**Work to be completed**
Lines with "BUSY": copy each one from the listing below.

═══ Information

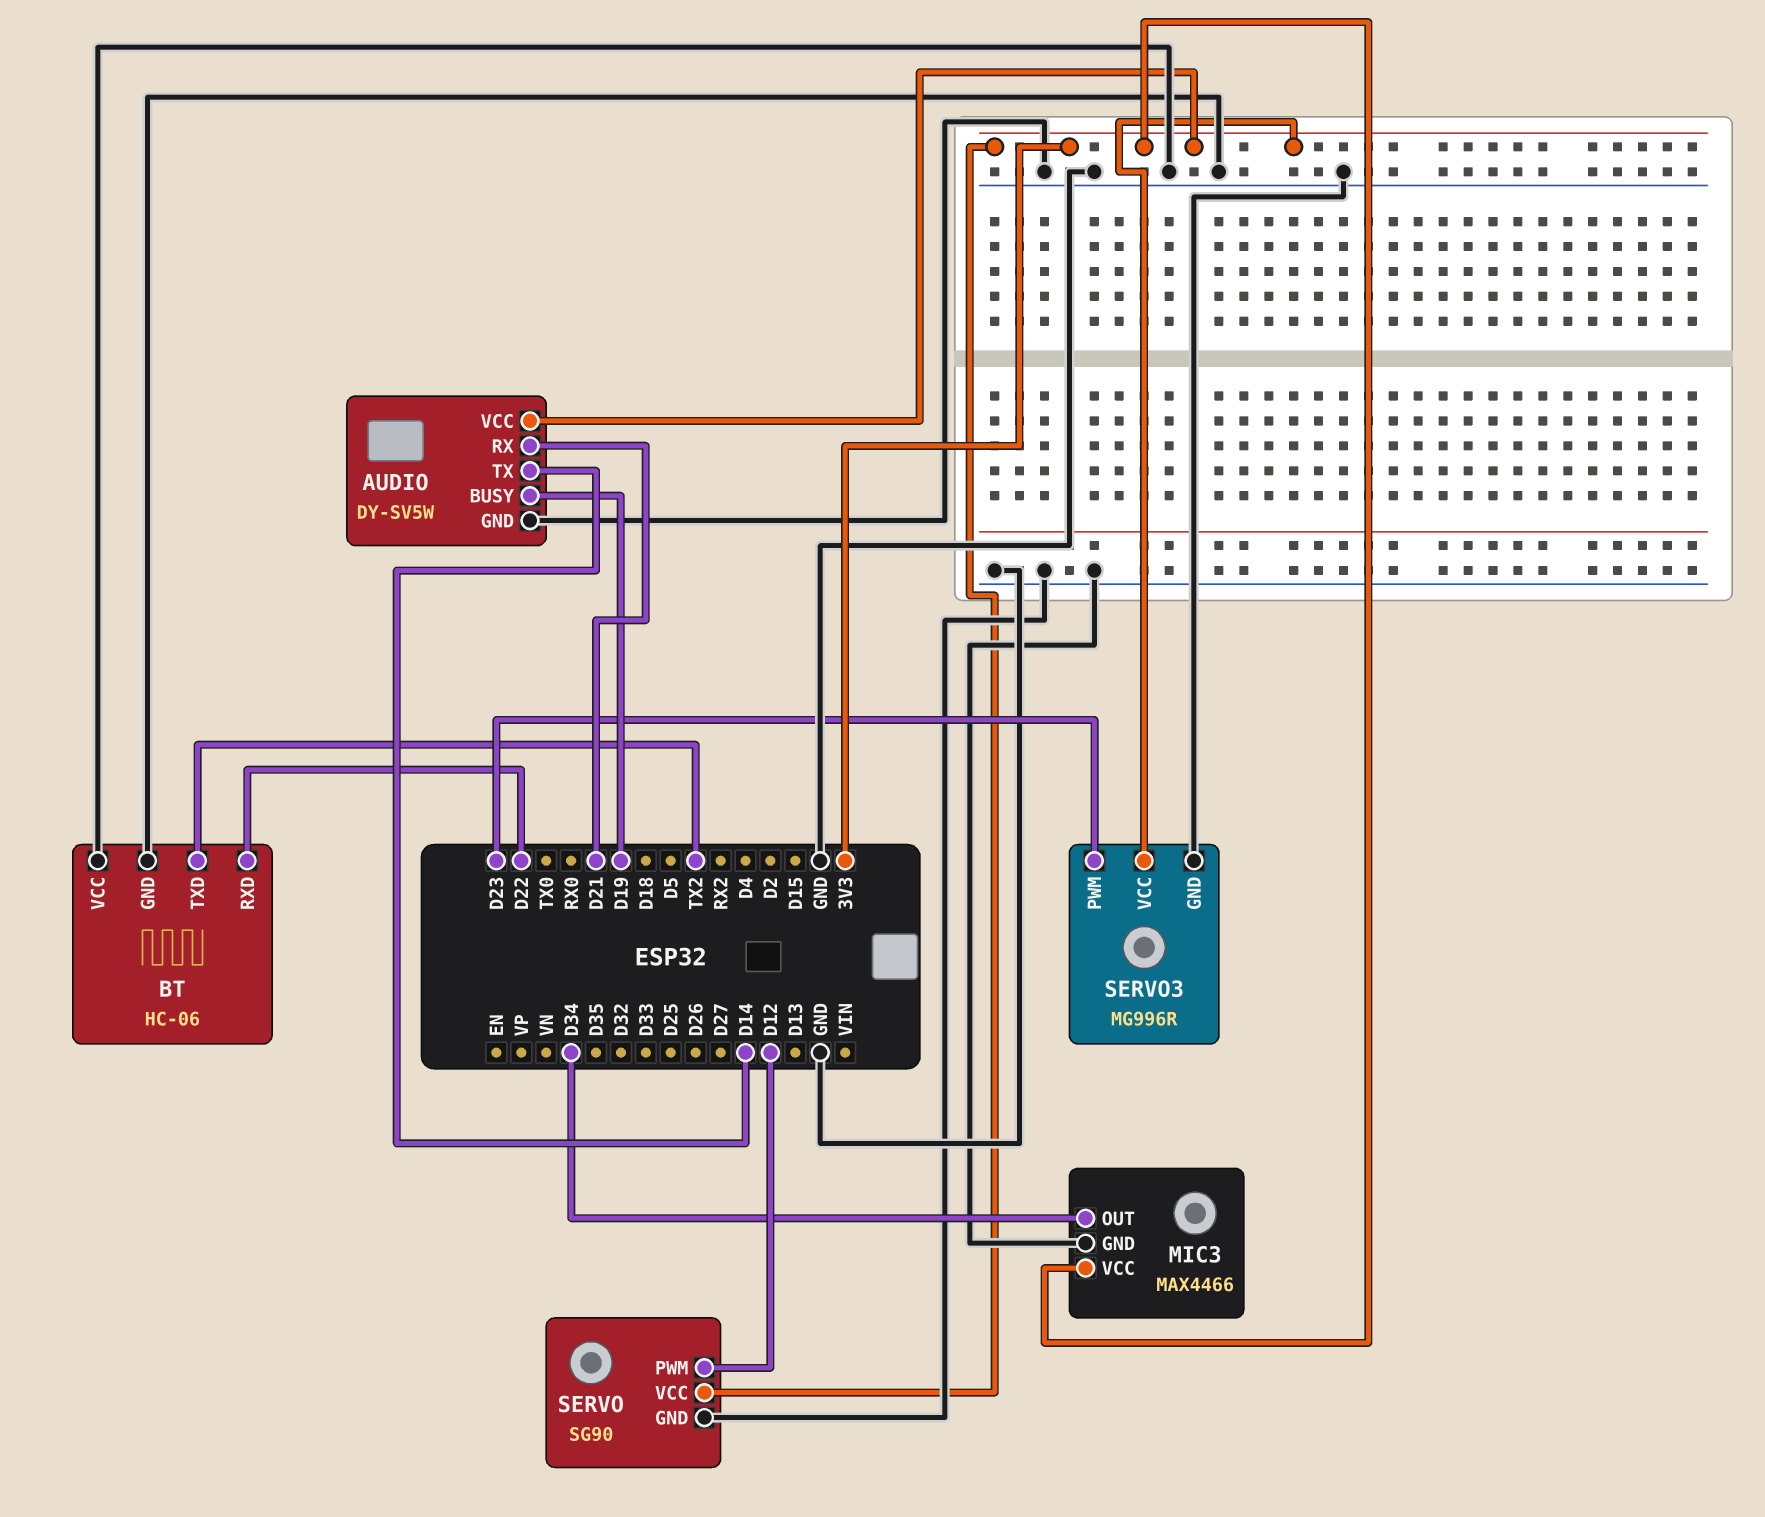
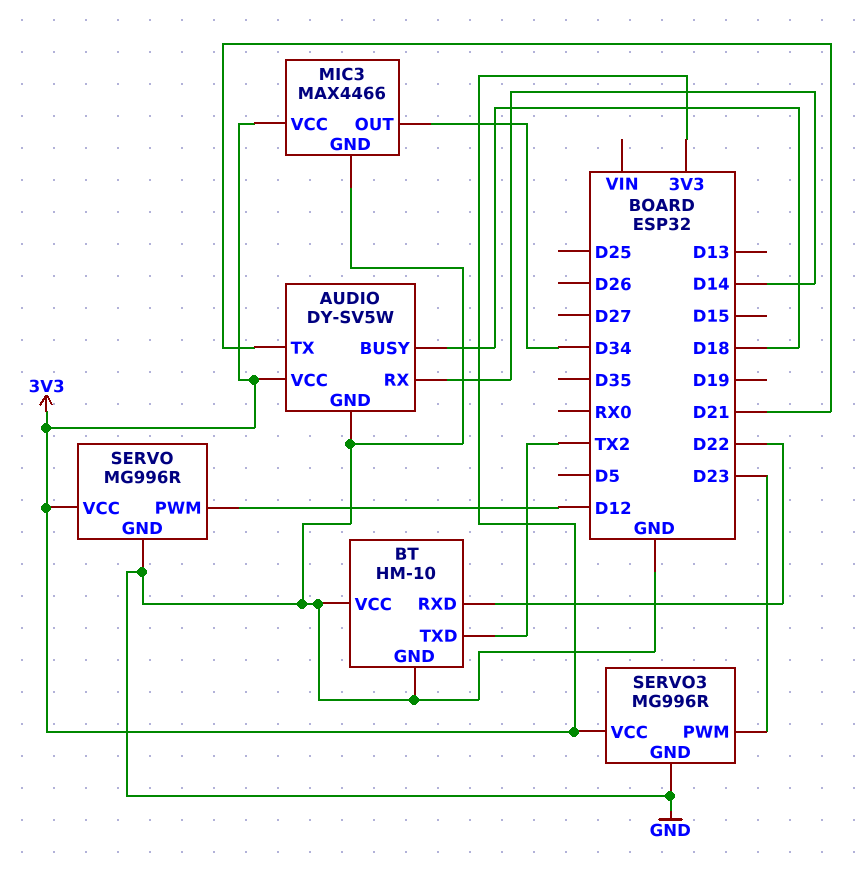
AUDIO pin BUSY: D19 -> D18
AUDIO pin RX: D21 -> D14
AUDIO pin TX: D14 -> D21
BT: HC-06 -> HM-10
SERVO: SG90 -> MG996R

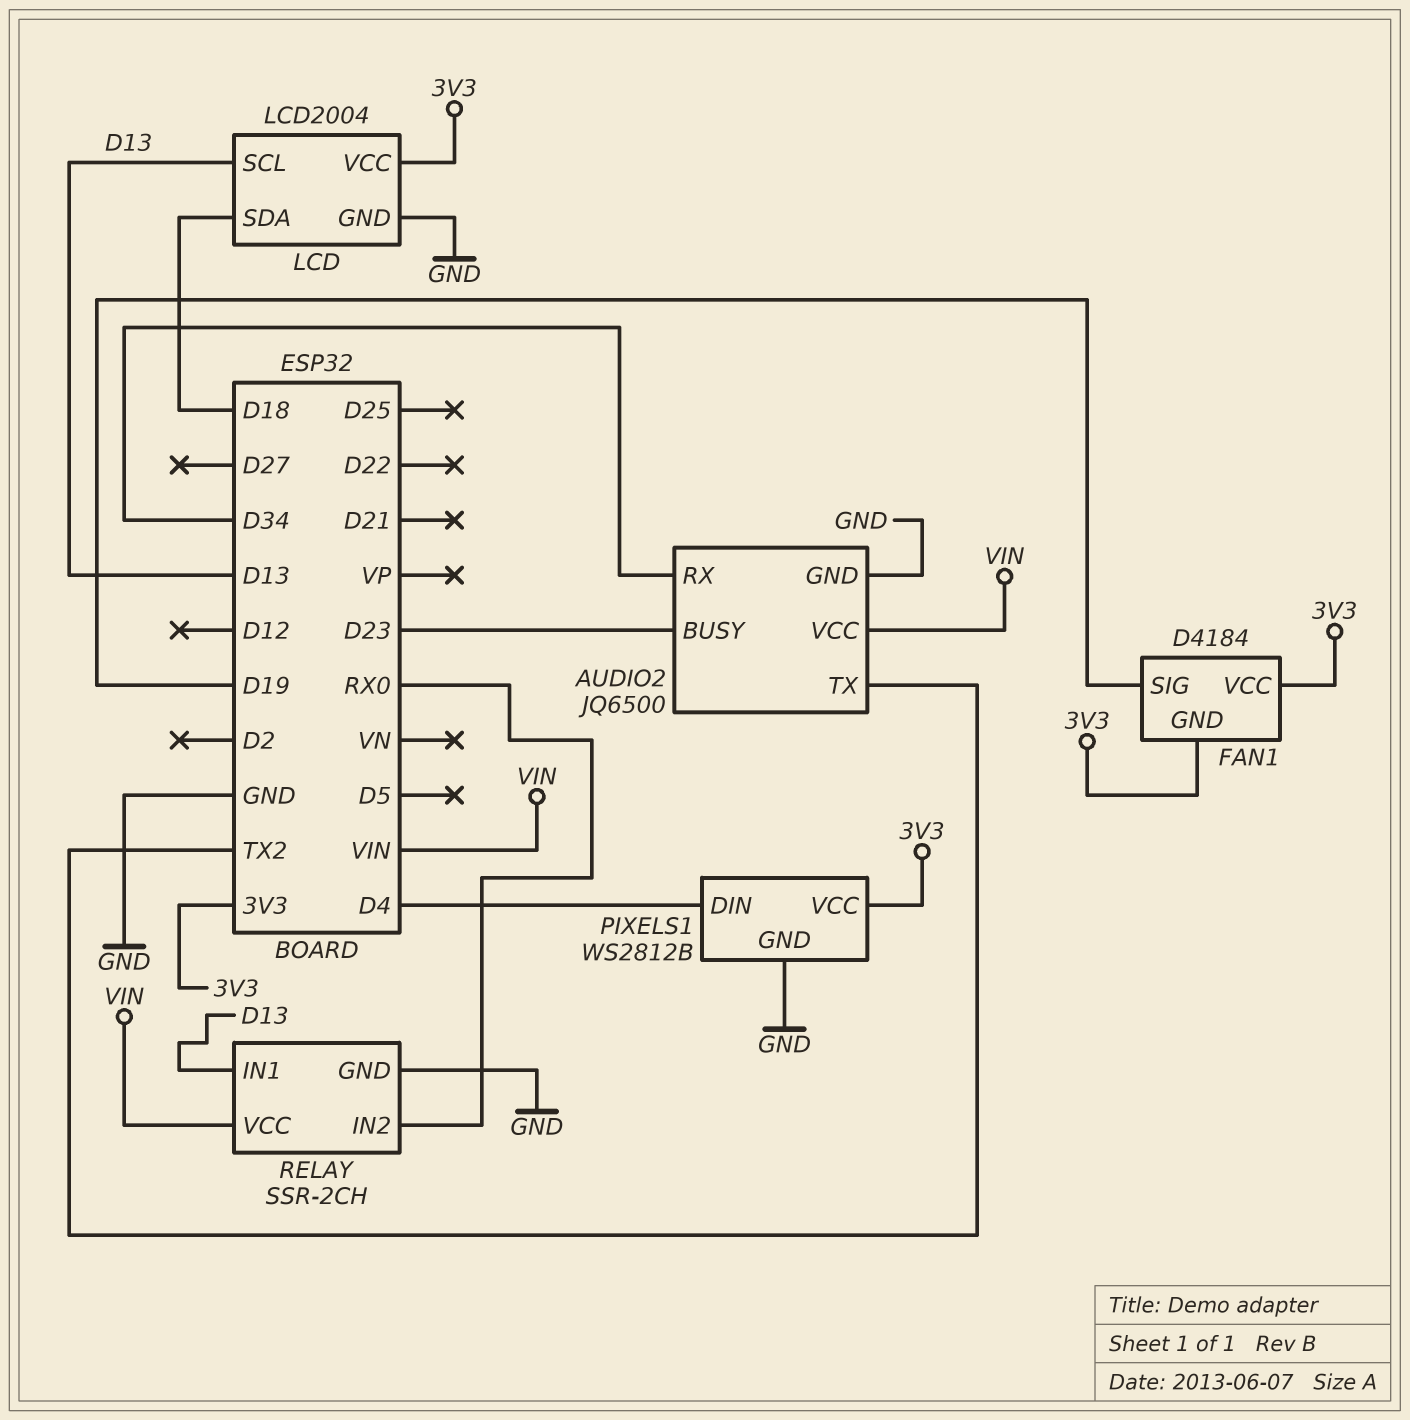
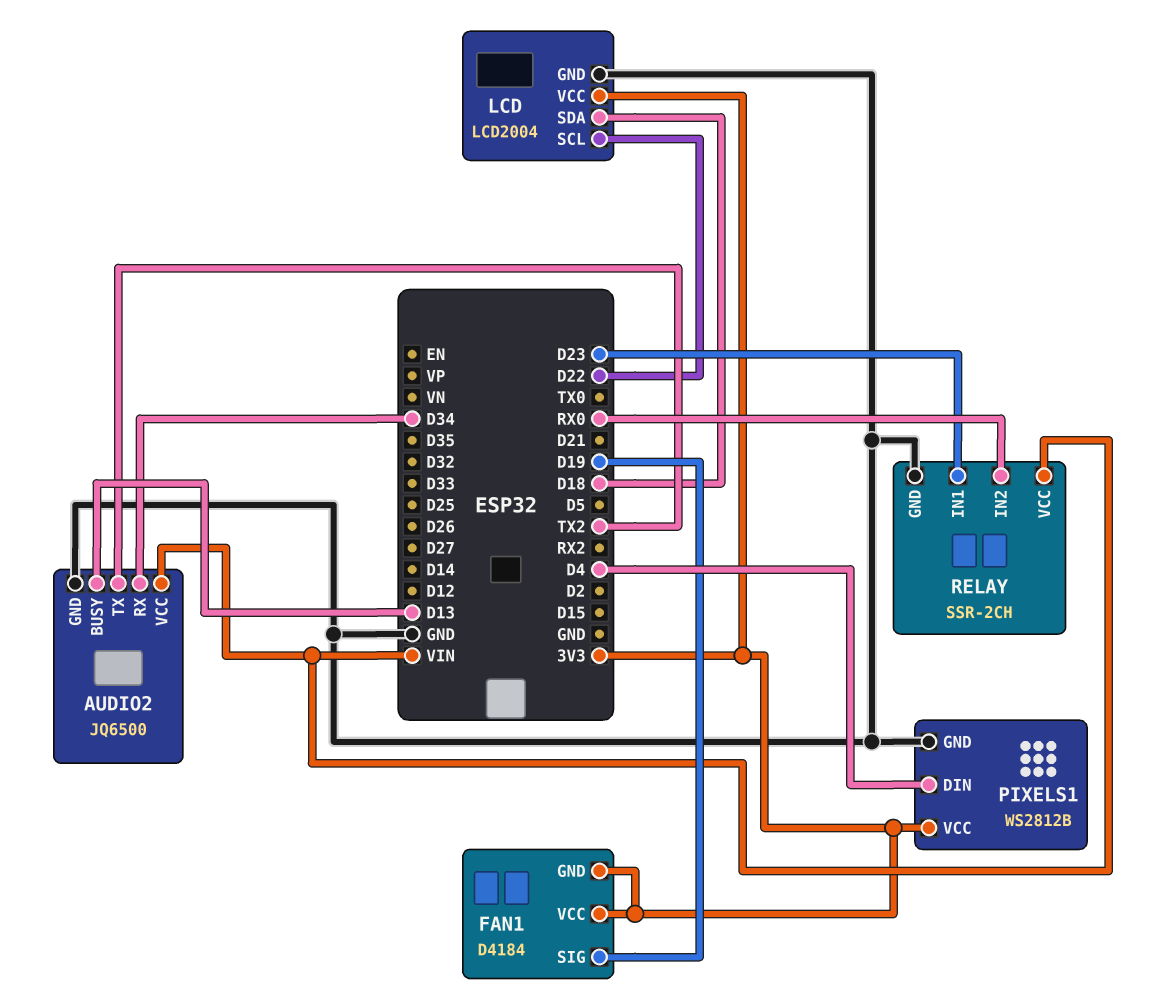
AUDIO2 pin BUSY: D23 -> D13
LCD pin SCL: D13 -> D22
RELAY pin IN1: D13 -> D23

══════

**Response**
AUDIO pin BUSY: D19 -> D18
AUDIO2 pin BUSY: D23 -> D13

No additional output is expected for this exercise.